Colored shape tracking data:
+++++
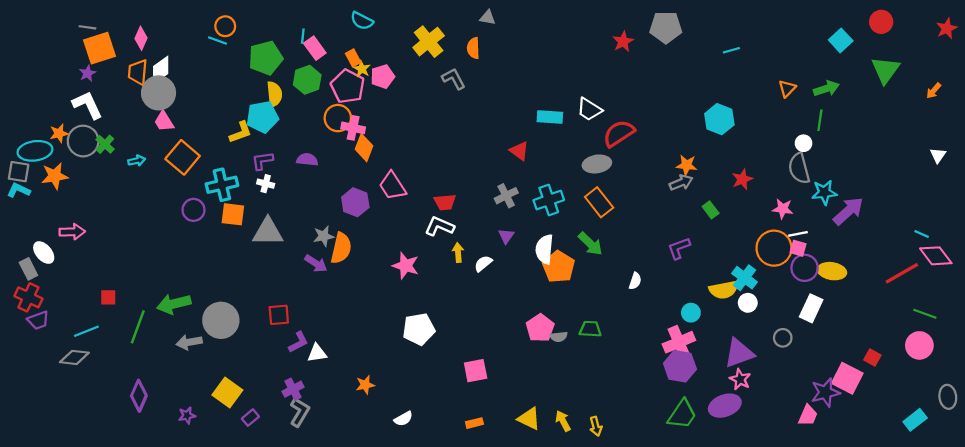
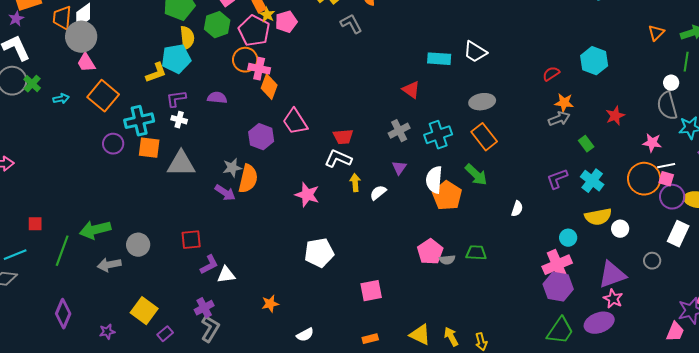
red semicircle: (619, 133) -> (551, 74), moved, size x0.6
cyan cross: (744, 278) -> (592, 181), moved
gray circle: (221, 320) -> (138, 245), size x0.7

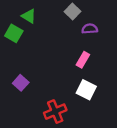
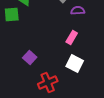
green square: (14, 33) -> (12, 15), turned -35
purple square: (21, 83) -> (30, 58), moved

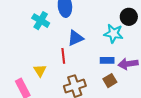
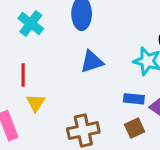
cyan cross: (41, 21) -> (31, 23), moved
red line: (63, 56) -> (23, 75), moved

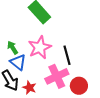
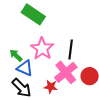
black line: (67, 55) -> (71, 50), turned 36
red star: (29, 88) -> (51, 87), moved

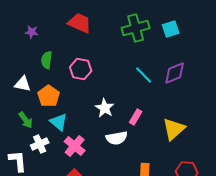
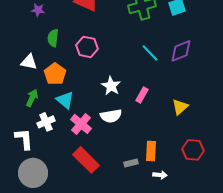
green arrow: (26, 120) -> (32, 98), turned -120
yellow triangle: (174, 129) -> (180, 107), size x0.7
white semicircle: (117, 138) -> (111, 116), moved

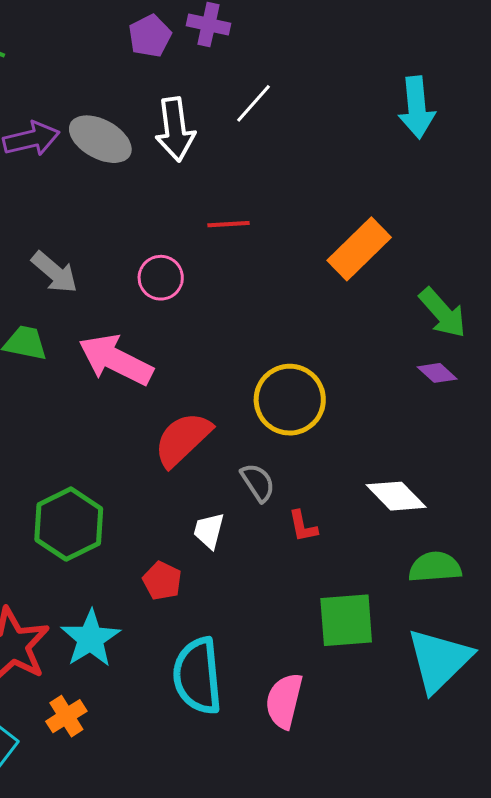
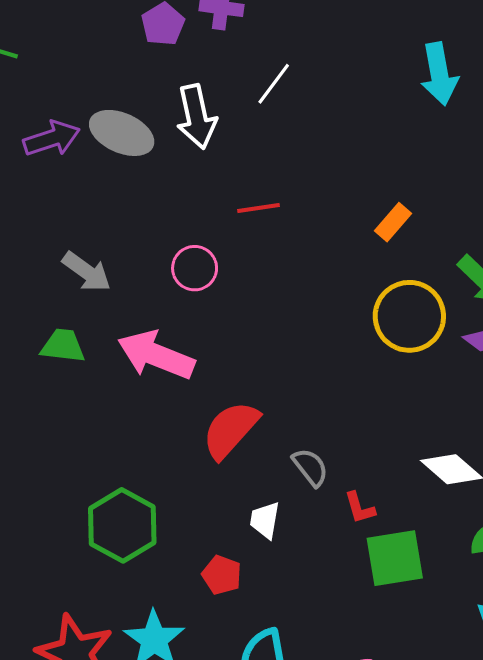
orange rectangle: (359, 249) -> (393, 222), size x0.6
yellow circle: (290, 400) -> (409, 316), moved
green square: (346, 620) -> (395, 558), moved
+++++
**WHAT YOU NEED TO DO**:
Starting at the line that contains "yellow triangle: (174, 129)", reproduce exactly and only the lines through the end of the entries above, with the pictures excluded.

**RESPONSE AREA**:
yellow triangle: (174, 129) -> (180, 107), size x0.7
white semicircle: (117, 138) -> (111, 116), moved

orange rectangle: (359, 249) -> (393, 222), size x0.6
yellow circle: (290, 400) -> (409, 316), moved
green square: (346, 620) -> (395, 558), moved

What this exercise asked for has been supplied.